TASK: Gather every line below where "plate" appears.

DATA:
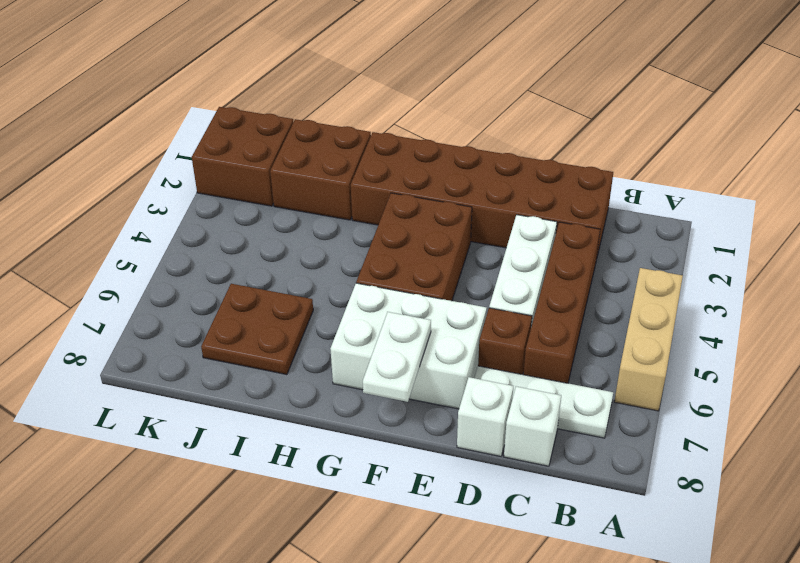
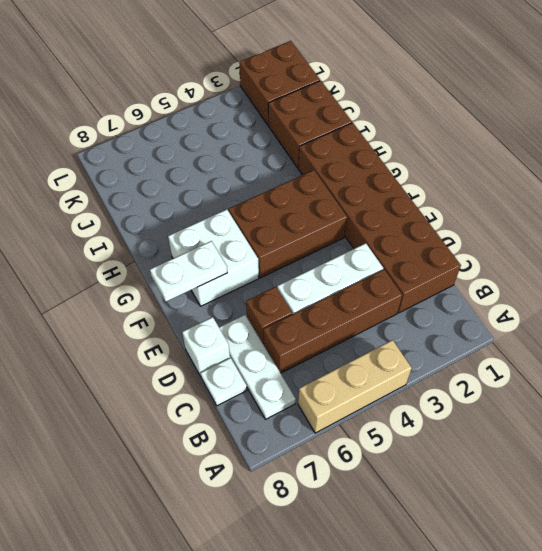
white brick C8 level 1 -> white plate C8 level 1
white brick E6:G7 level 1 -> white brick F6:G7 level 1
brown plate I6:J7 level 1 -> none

SOLUTION BELOW:
white brick C8 level 1 -> white plate C8 level 1
brown plate I6:J7 level 1 -> none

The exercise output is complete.